§ **Work task**:
Begin at the line where "IC2 pin SDA: n17 -> none" appears and reproduce exactly every line through the end of the data below, both included, skipping pictures.

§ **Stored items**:
[Start of Attachment]

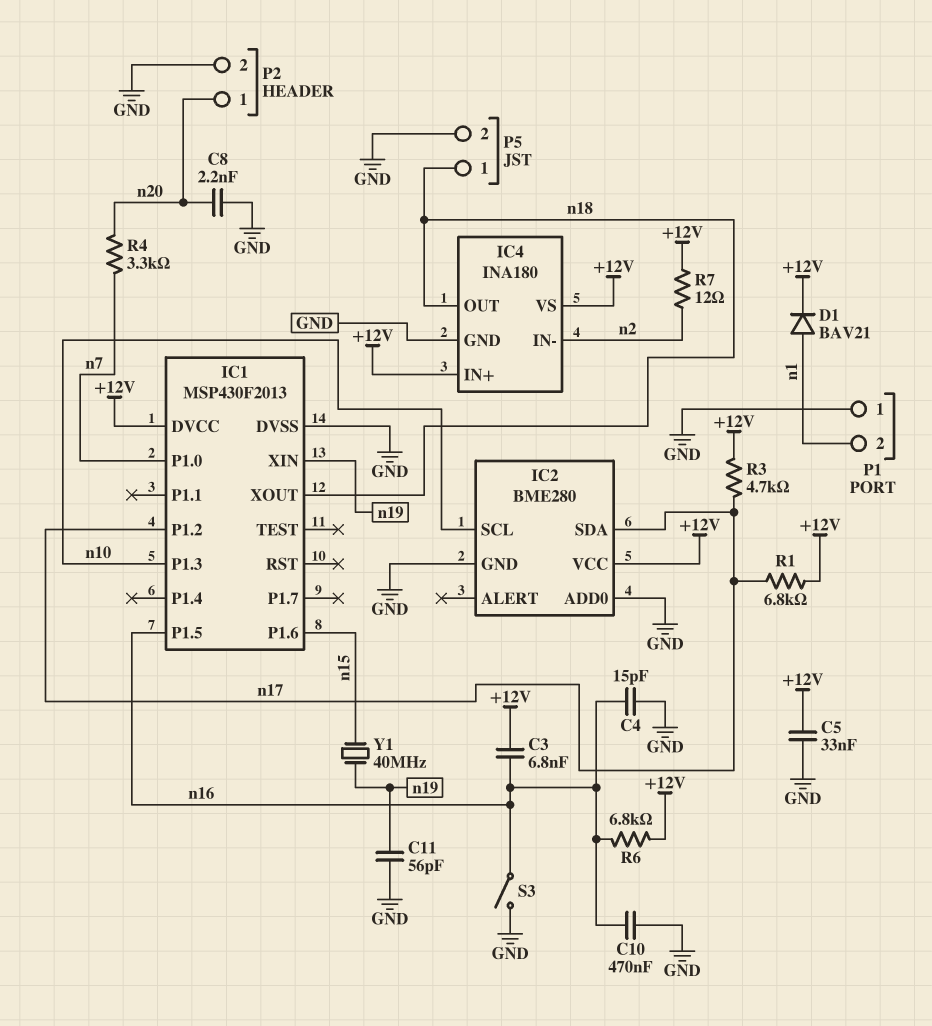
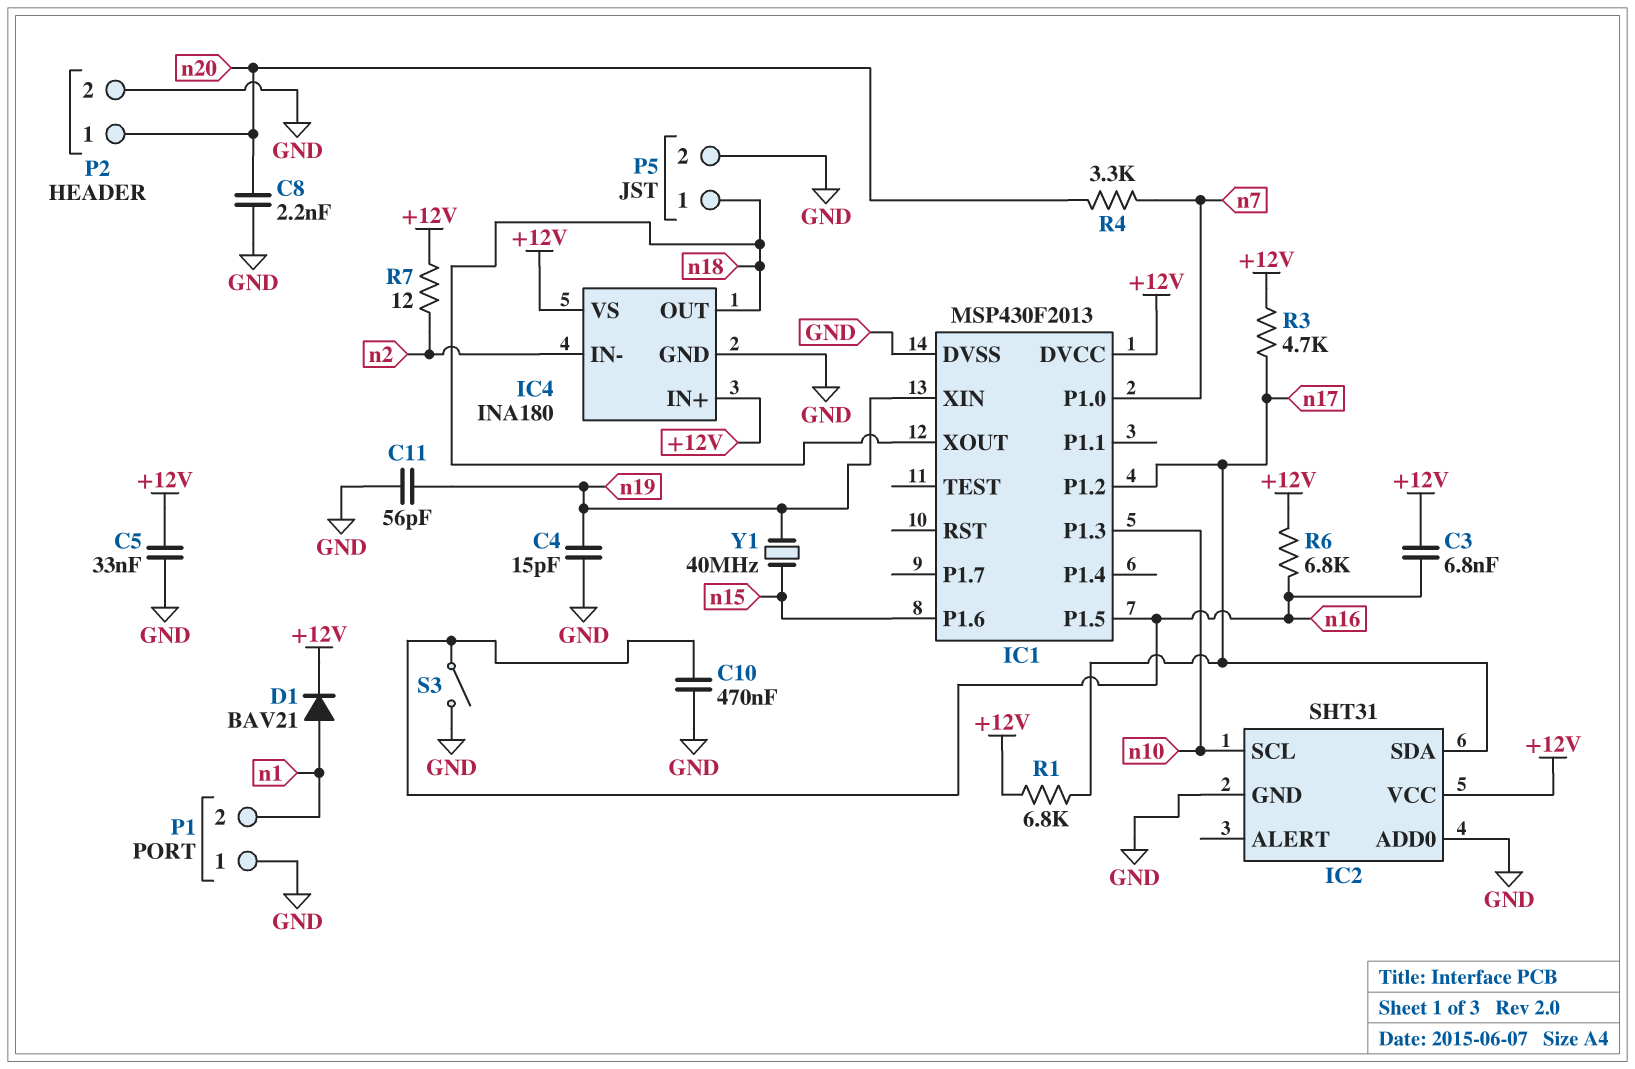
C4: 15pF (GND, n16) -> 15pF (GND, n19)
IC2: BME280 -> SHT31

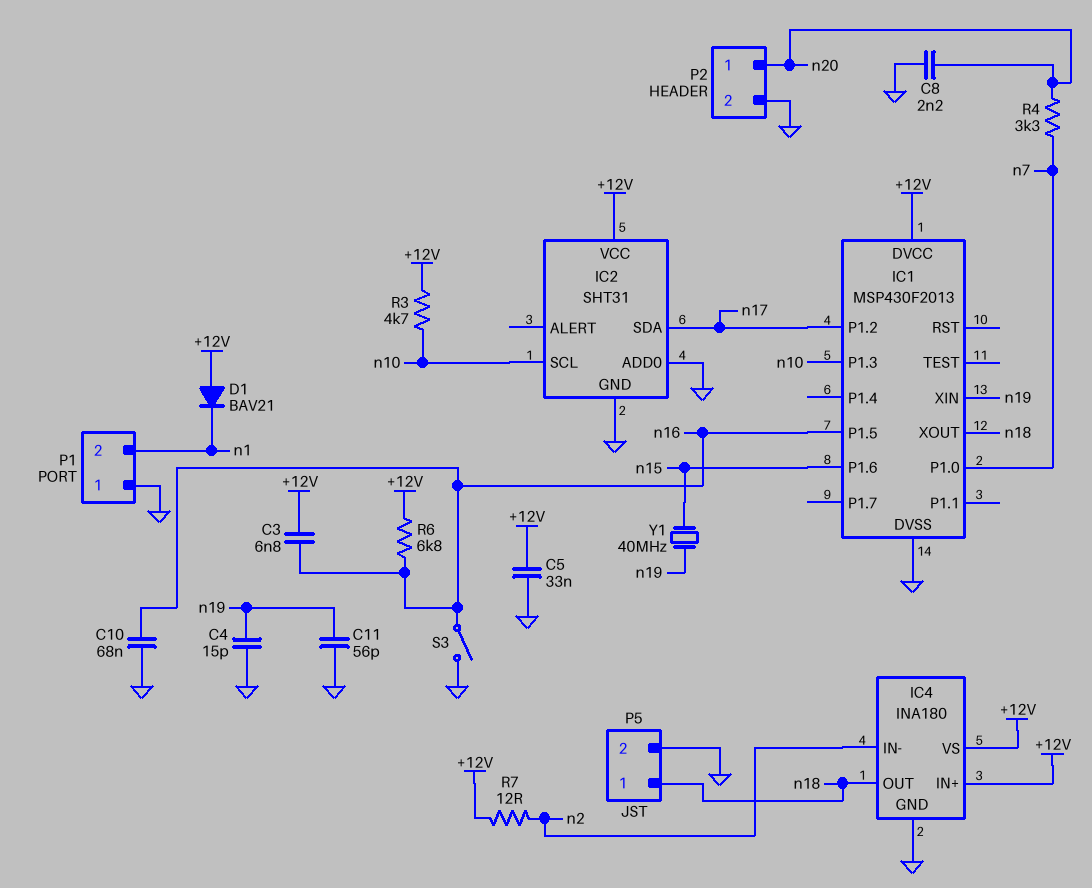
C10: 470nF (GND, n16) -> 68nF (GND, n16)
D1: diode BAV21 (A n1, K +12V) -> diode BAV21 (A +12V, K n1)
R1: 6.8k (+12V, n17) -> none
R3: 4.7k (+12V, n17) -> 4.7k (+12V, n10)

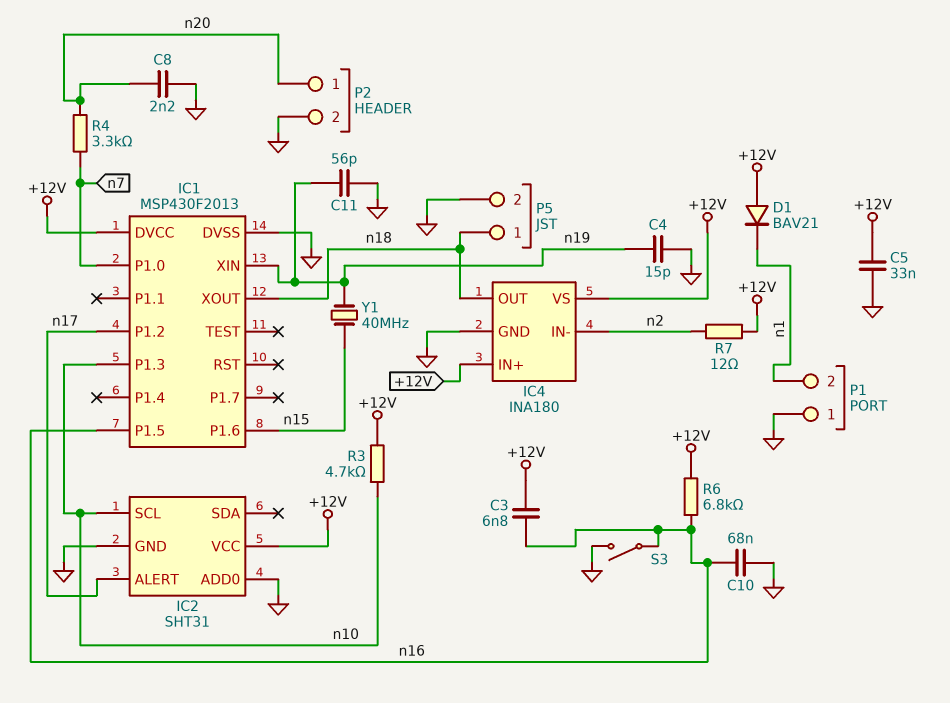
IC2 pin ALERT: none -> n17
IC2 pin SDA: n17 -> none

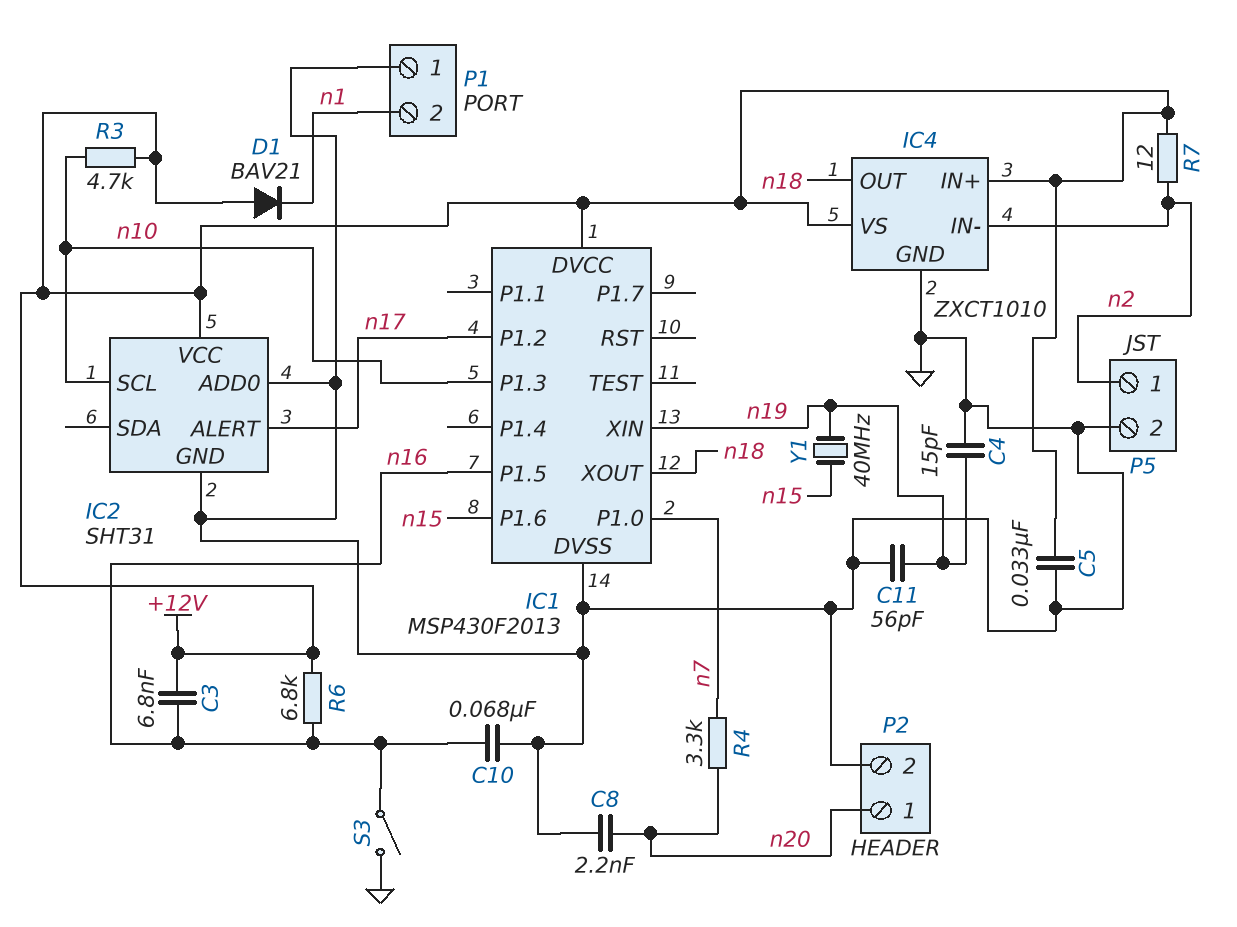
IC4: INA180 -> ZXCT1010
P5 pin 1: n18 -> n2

[End of Attachment]

§ **Exercise response**:
IC2 pin SDA: n17 -> none

IC4: INA180 -> ZXCT1010
P5 pin 1: n18 -> n2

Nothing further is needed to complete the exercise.